Task directions: Write out every line of the records below word for word, leaving out the pictures.

Data listing:
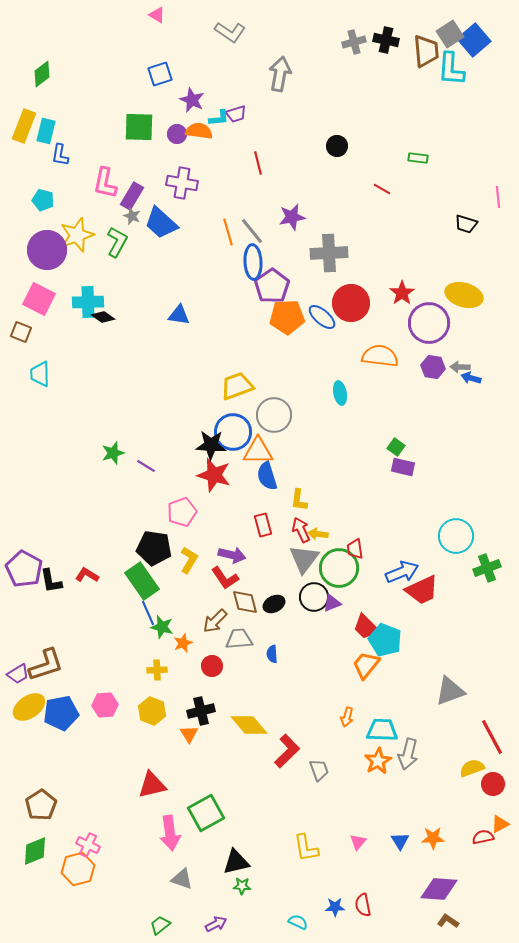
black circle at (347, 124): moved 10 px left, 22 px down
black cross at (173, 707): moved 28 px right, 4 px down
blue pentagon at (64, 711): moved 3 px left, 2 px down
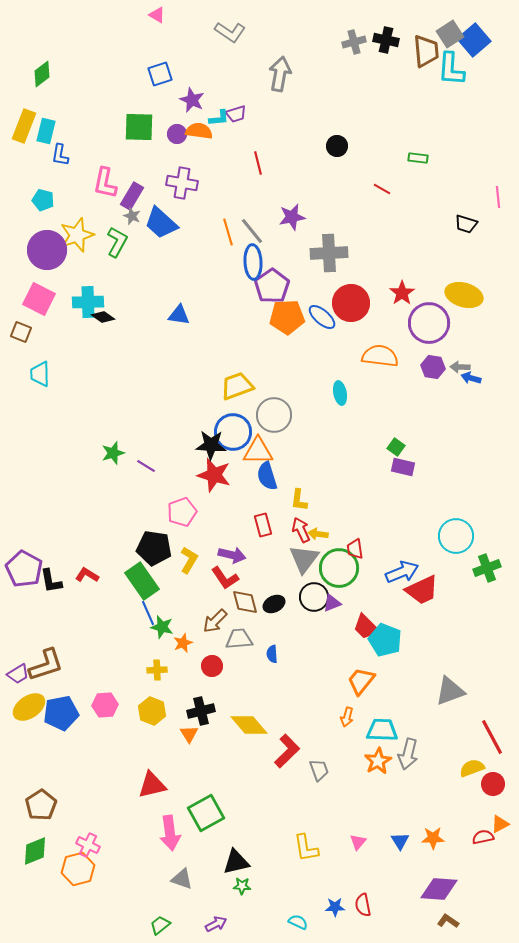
orange trapezoid at (366, 665): moved 5 px left, 16 px down
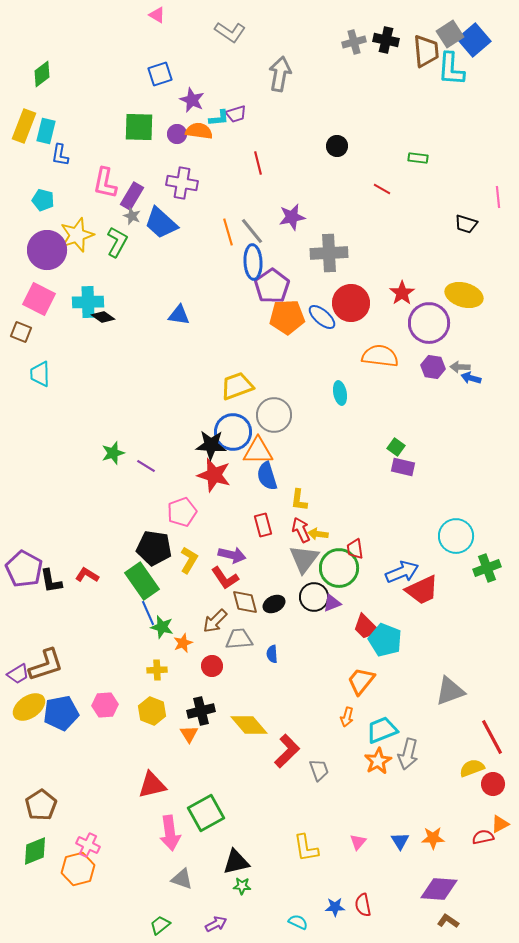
cyan trapezoid at (382, 730): rotated 24 degrees counterclockwise
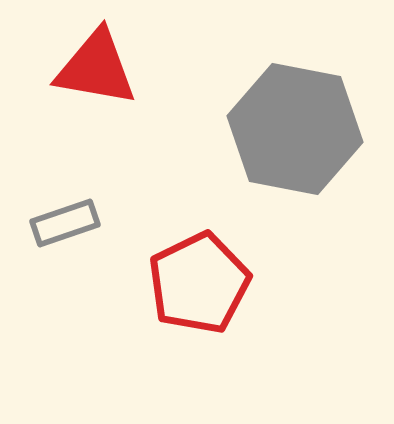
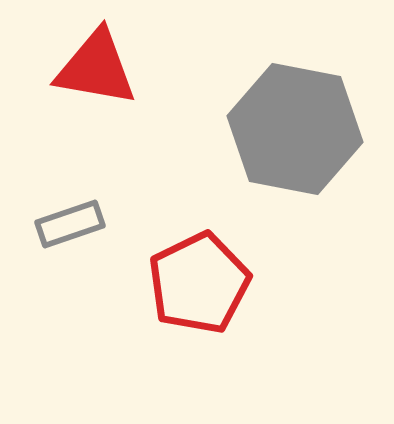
gray rectangle: moved 5 px right, 1 px down
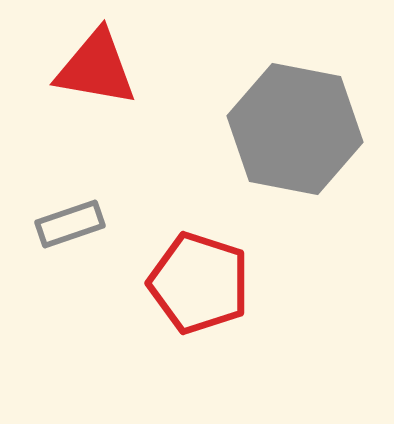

Output:
black circle at (347, 124): moved 10 px left, 22 px down
black cross at (173, 707): moved 28 px right, 4 px down
blue pentagon at (64, 711): moved 3 px left, 2 px down
orange trapezoid at (366, 665): moved 5 px left, 16 px down
cyan trapezoid at (382, 730): rotated 24 degrees counterclockwise
gray rectangle: moved 5 px right, 1 px down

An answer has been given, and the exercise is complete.